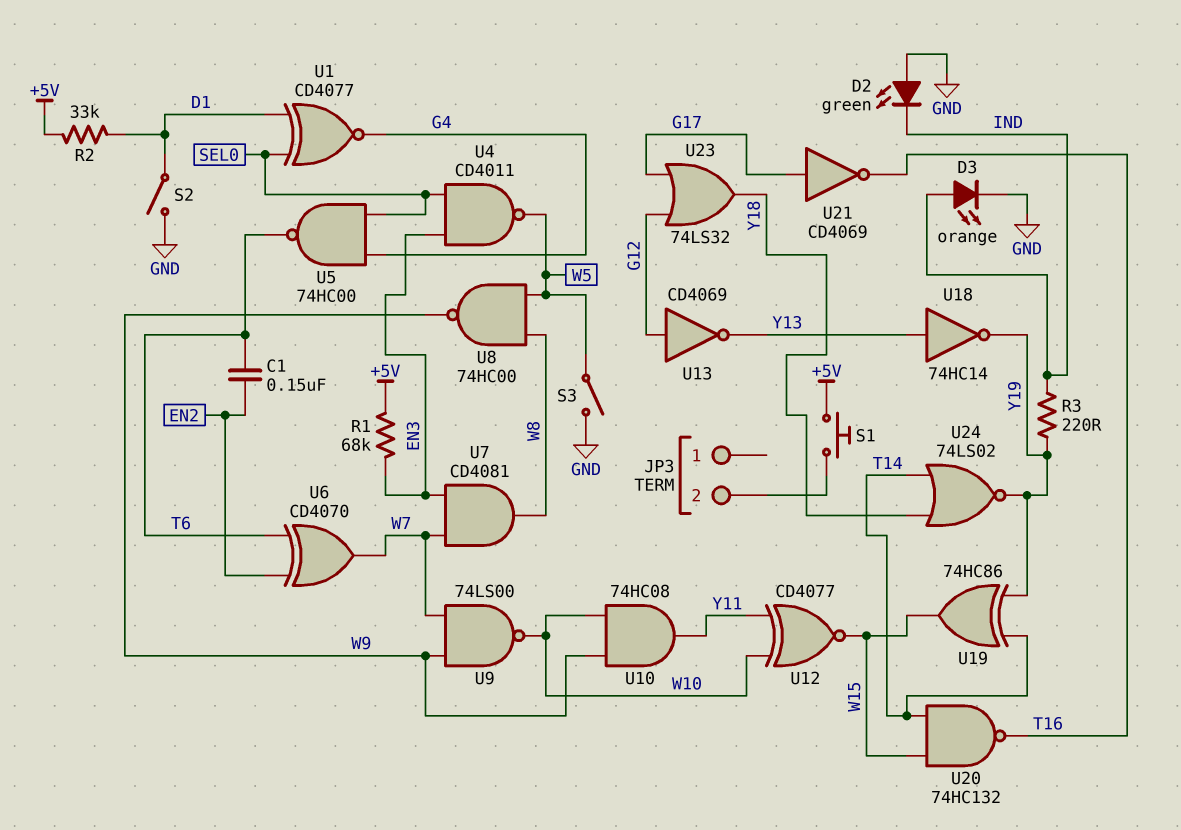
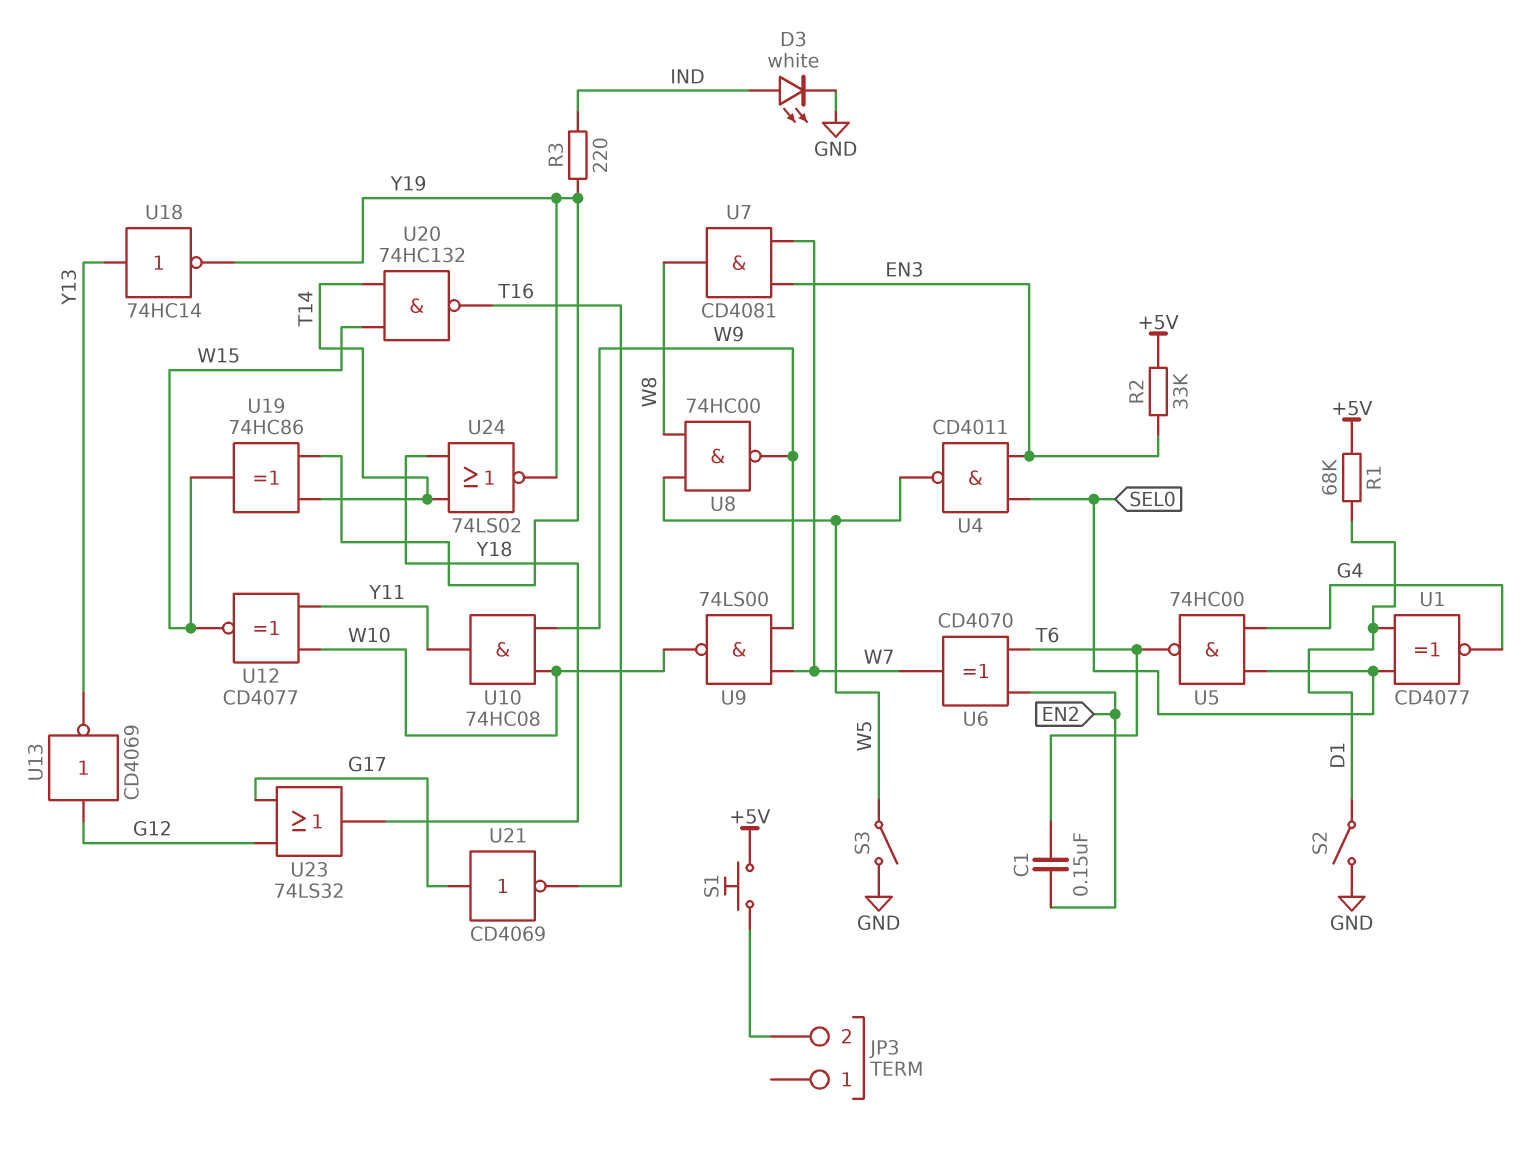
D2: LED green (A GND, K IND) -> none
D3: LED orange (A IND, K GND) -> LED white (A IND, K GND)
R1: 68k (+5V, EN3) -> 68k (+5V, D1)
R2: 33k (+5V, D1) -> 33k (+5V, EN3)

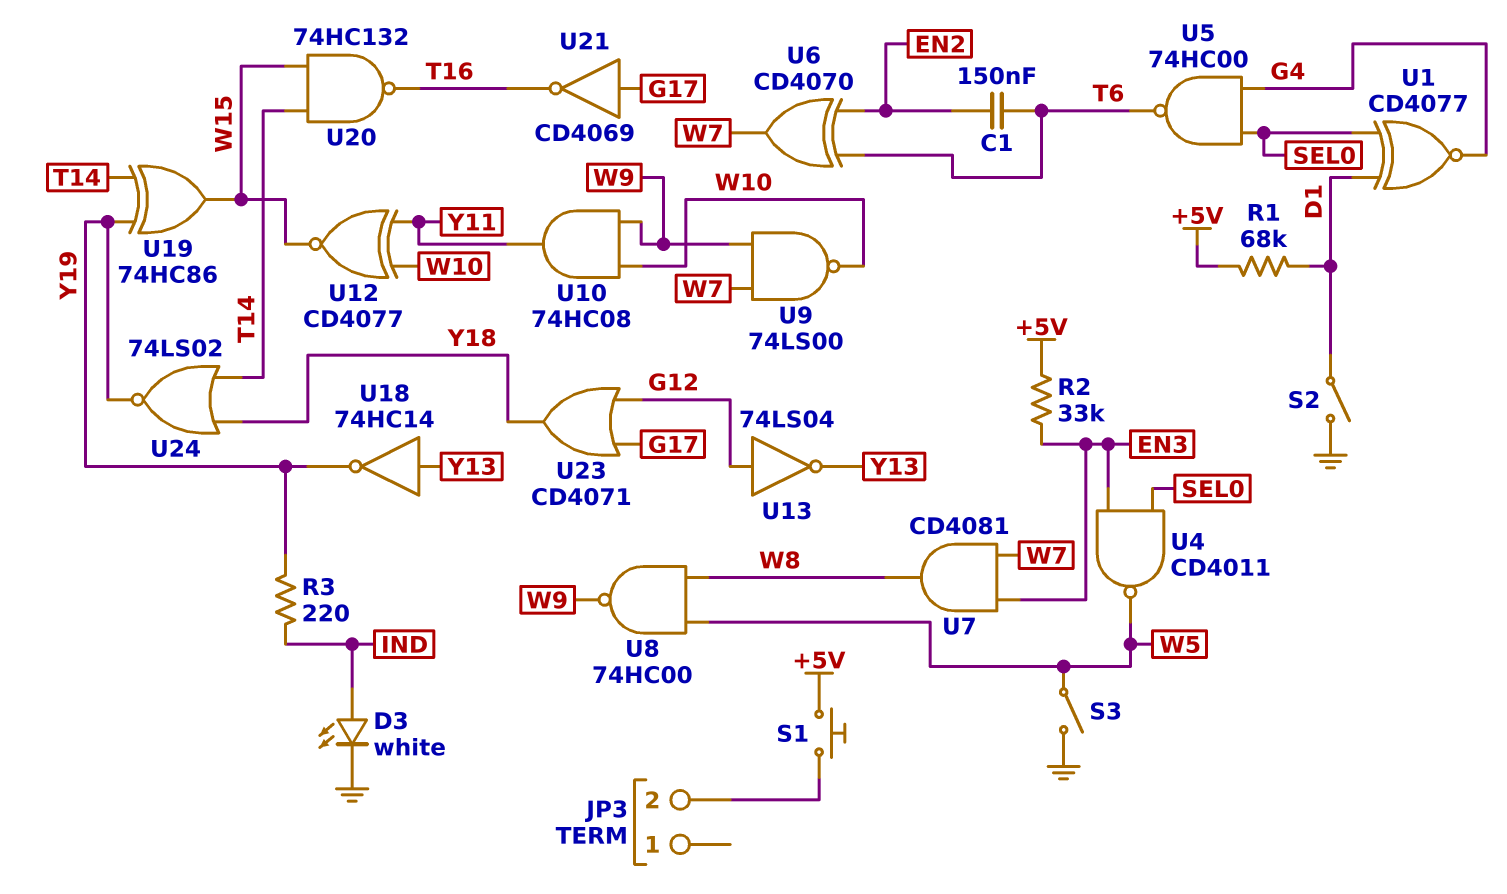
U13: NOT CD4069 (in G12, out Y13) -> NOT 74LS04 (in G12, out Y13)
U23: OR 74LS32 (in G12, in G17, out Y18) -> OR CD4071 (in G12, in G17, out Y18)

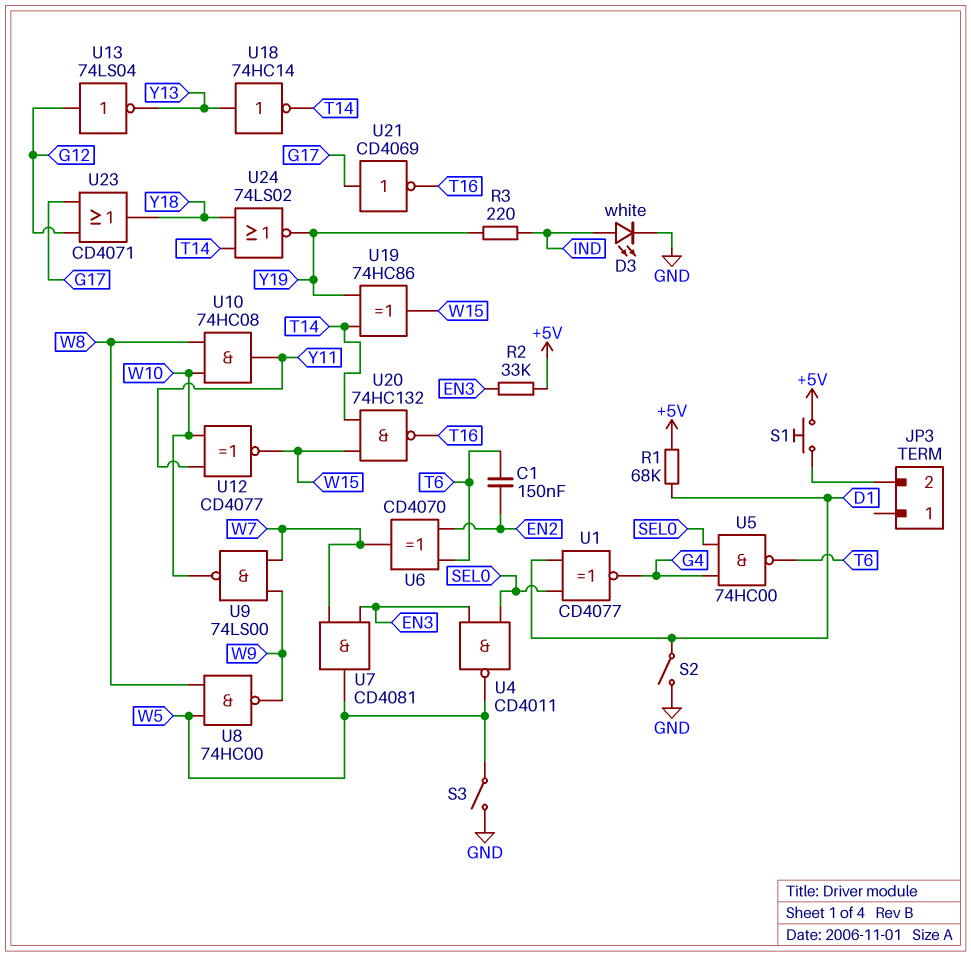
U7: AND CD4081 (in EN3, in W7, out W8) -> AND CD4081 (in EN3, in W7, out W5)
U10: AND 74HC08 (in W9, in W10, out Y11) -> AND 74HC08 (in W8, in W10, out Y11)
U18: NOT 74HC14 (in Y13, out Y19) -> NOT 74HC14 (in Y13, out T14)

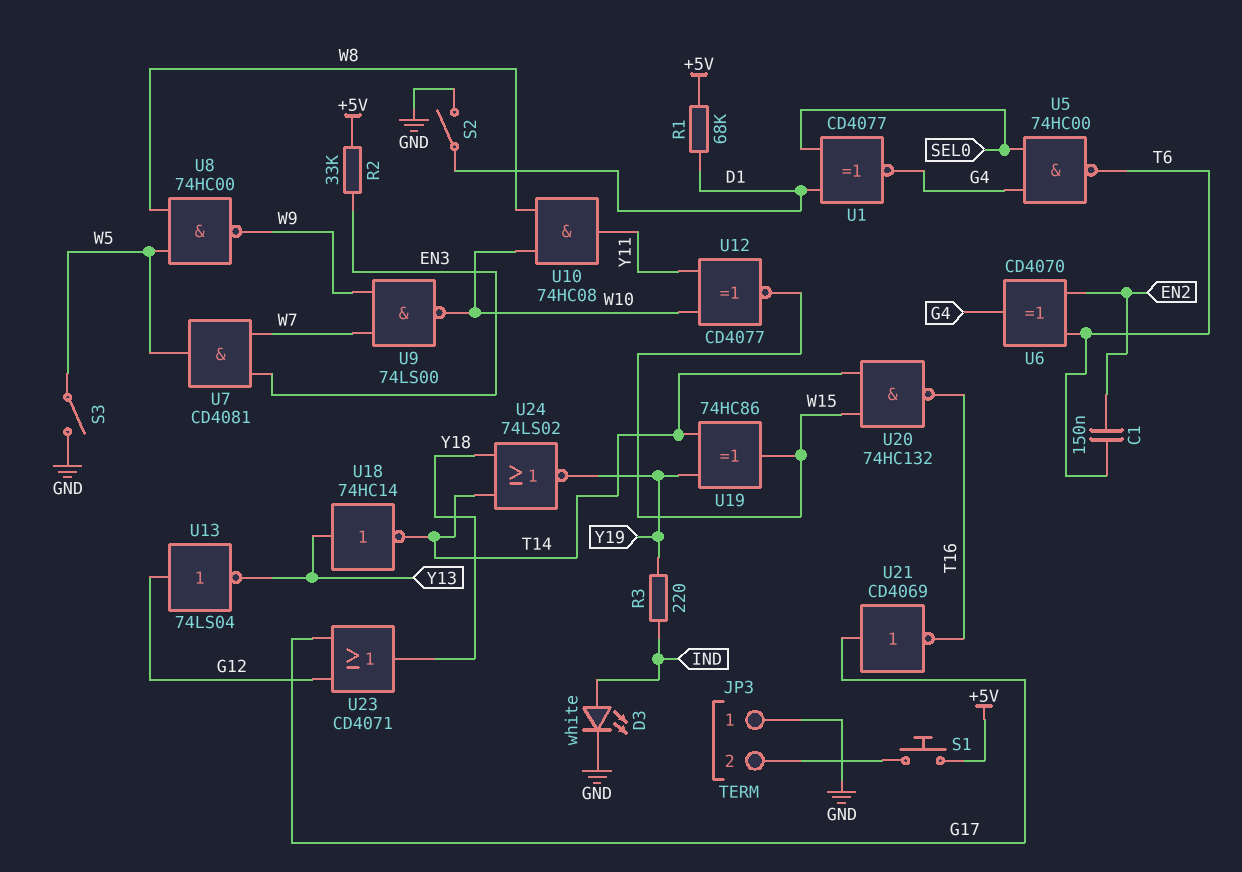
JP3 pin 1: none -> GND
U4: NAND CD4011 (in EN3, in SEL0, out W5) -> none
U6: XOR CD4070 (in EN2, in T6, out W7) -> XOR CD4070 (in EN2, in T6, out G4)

--

What you will do:
Write out the lines of the records exactly, starting at the one holding "U4: NAND CD4011" and ending with the last line, and include no others.

Written answer:
U4: NAND CD4011 (in EN3, in SEL0, out W5) -> none
U6: XOR CD4070 (in EN2, in T6, out W7) -> XOR CD4070 (in EN2, in T6, out G4)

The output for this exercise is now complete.